From the line with "L1: 100uH (U3/FB, VBAT) -> 47uH (U3/FB, VBAT)" down to the final line of the material below, quote every line exactly and leave out all lines before it.

*** Opening of EXCERPTED RECORDS ***

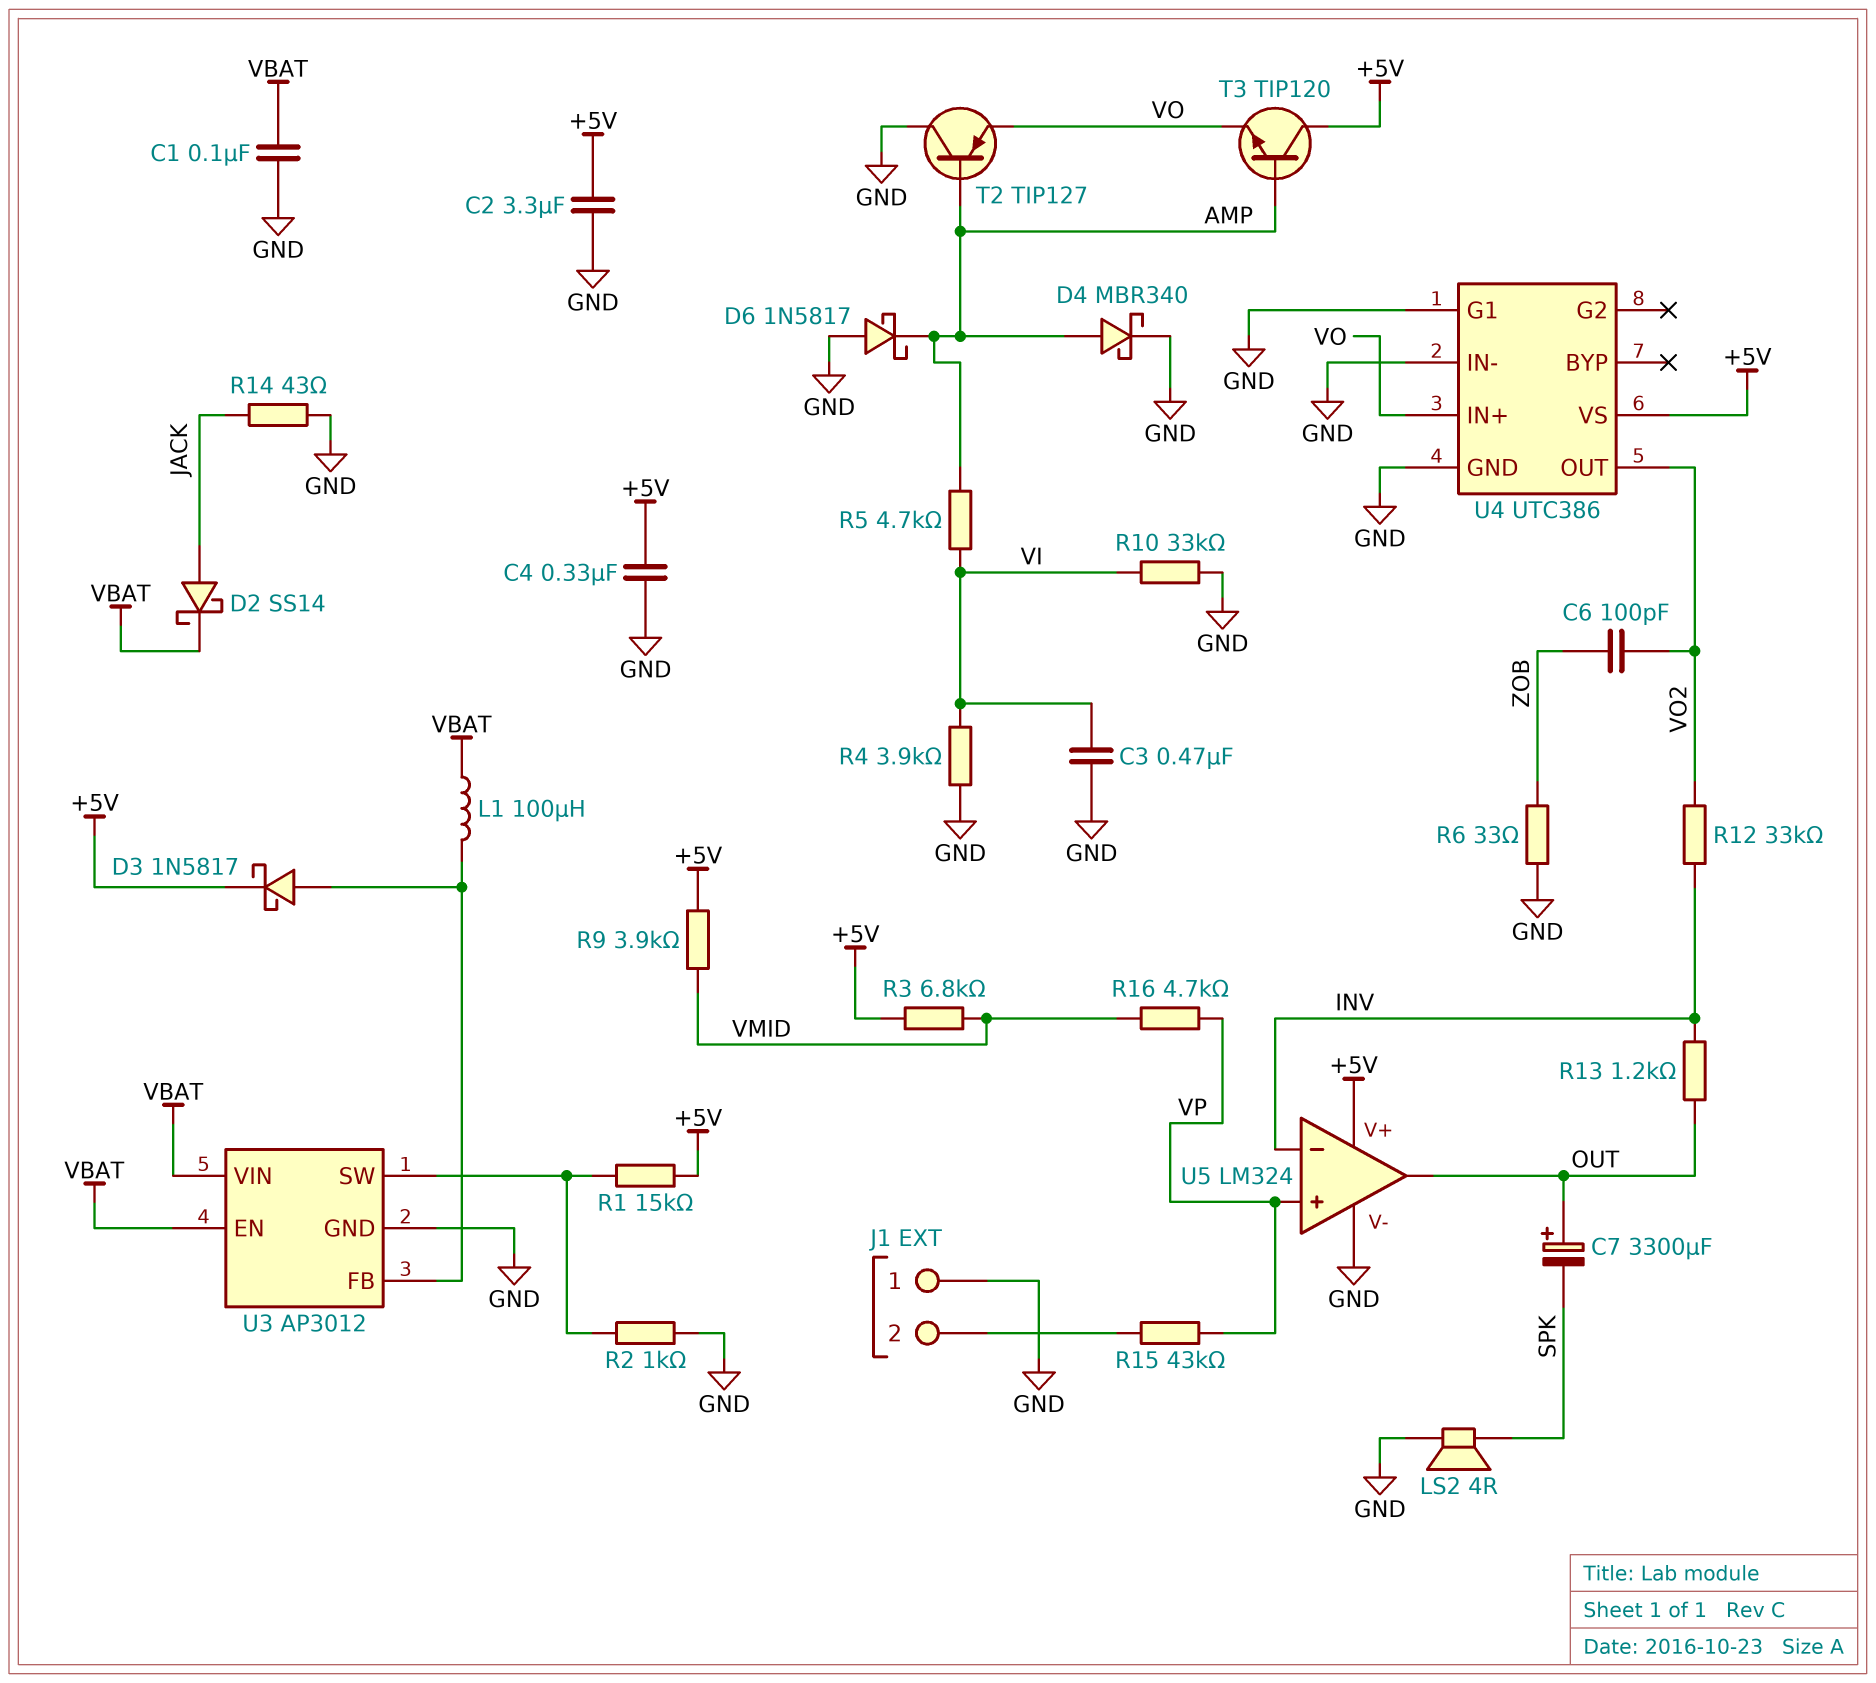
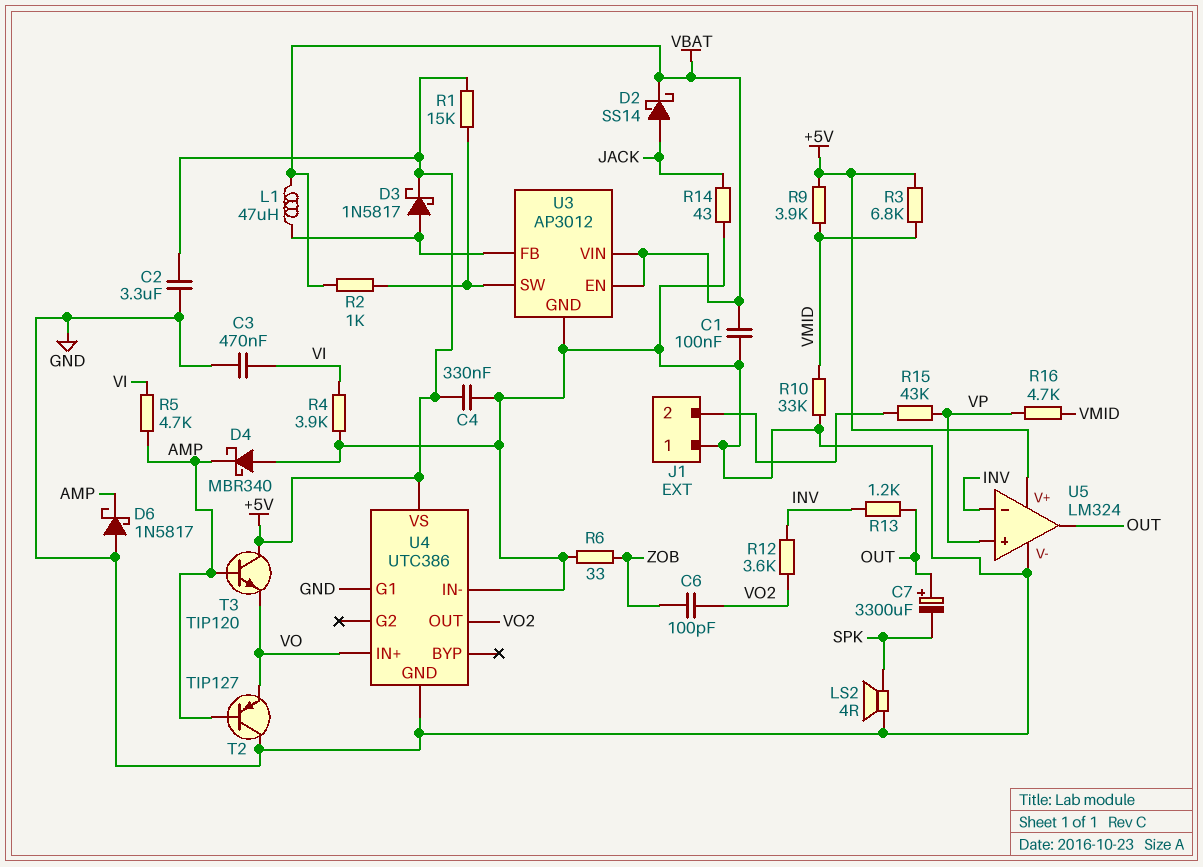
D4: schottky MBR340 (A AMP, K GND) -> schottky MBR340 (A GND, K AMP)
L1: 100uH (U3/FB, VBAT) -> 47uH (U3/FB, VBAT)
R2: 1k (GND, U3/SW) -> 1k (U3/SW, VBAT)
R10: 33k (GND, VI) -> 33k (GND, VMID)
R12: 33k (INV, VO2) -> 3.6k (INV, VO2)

*** Close of EXCERPTED RECORDS ***

*TASK RESPONSE:*
L1: 100uH (U3/FB, VBAT) -> 47uH (U3/FB, VBAT)
R2: 1k (GND, U3/SW) -> 1k (U3/SW, VBAT)
R10: 33k (GND, VI) -> 33k (GND, VMID)
R12: 33k (INV, VO2) -> 3.6k (INV, VO2)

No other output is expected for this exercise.